WHAT YOU WILL DO: Scan the records beneath this line for the line holding "The Getränkekarton [schwarz]" and the line holding "The Schere [weiß]", then transcribe exactly those two and all lines between.

TASK DATA:
⟨
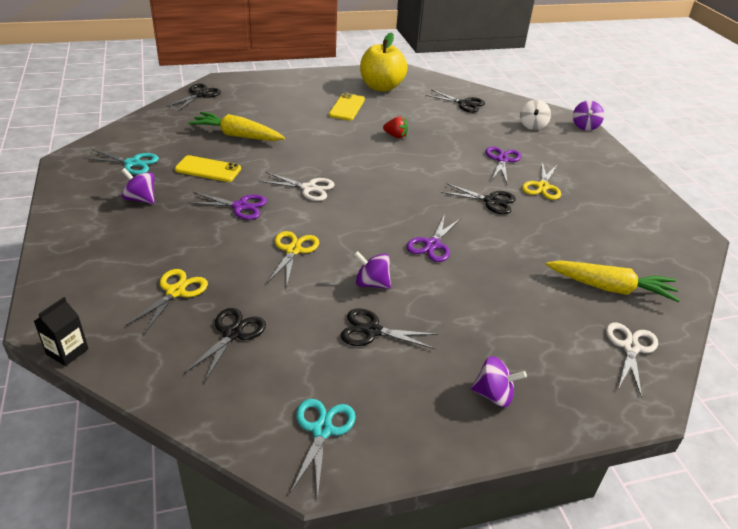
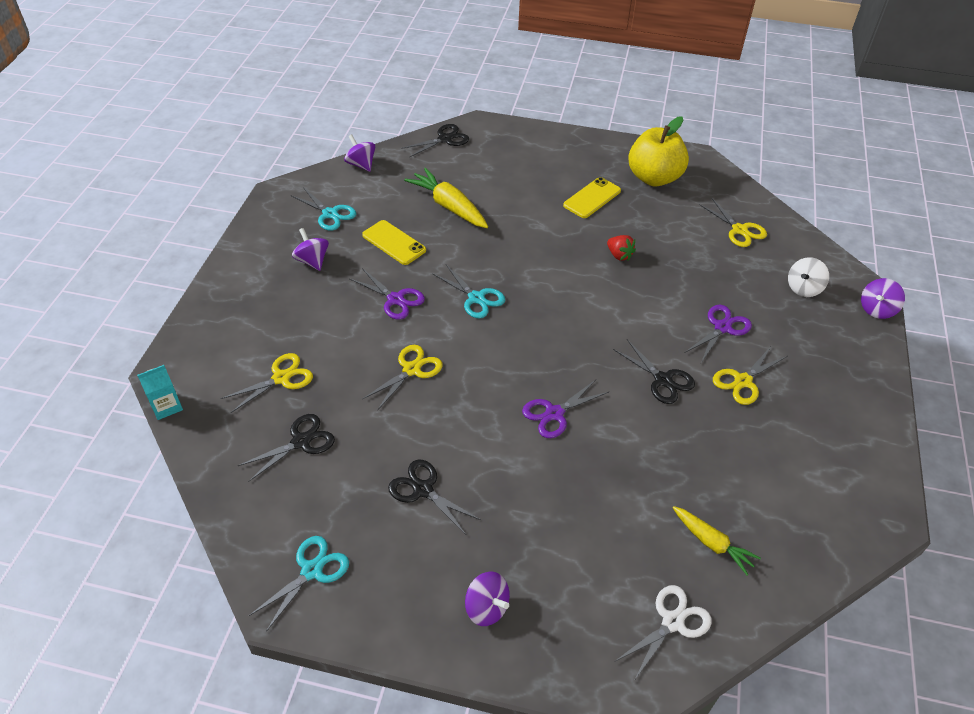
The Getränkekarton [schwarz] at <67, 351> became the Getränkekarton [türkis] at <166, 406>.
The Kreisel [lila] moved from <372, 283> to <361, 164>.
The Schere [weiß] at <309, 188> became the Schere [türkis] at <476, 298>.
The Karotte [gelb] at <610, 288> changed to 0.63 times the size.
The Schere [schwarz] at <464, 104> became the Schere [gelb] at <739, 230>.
⟩
⟨
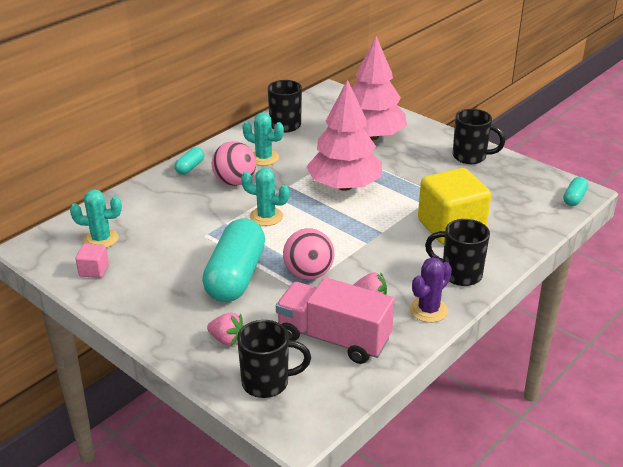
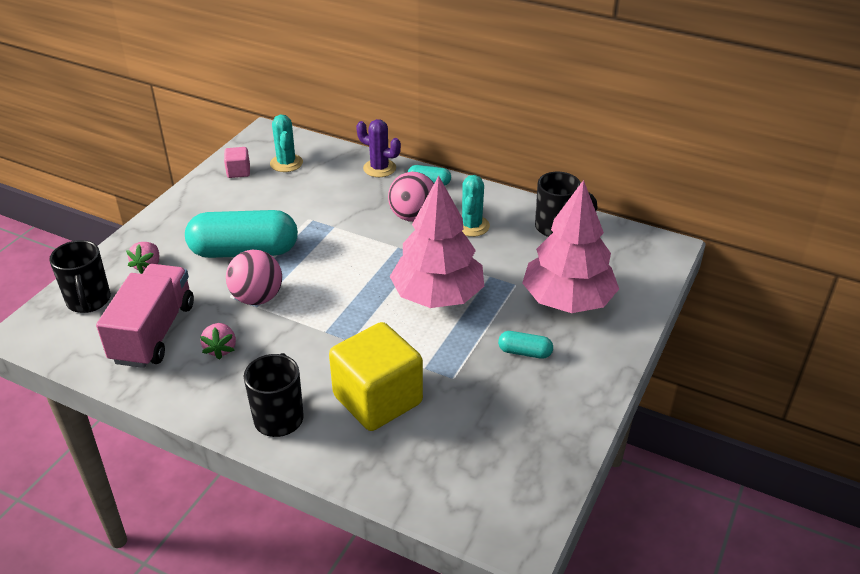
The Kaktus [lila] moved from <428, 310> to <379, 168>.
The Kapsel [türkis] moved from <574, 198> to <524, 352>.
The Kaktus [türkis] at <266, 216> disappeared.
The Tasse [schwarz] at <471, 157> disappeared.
⟩
RESULT FOR THIS EXERCISE:
The Getränkekarton [schwarz] at <67, 351> became the Getränkekarton [türkis] at <166, 406>.
The Kreisel [lila] moved from <372, 283> to <361, 164>.
The Schere [weiß] at <309, 188> became the Schere [türkis] at <476, 298>.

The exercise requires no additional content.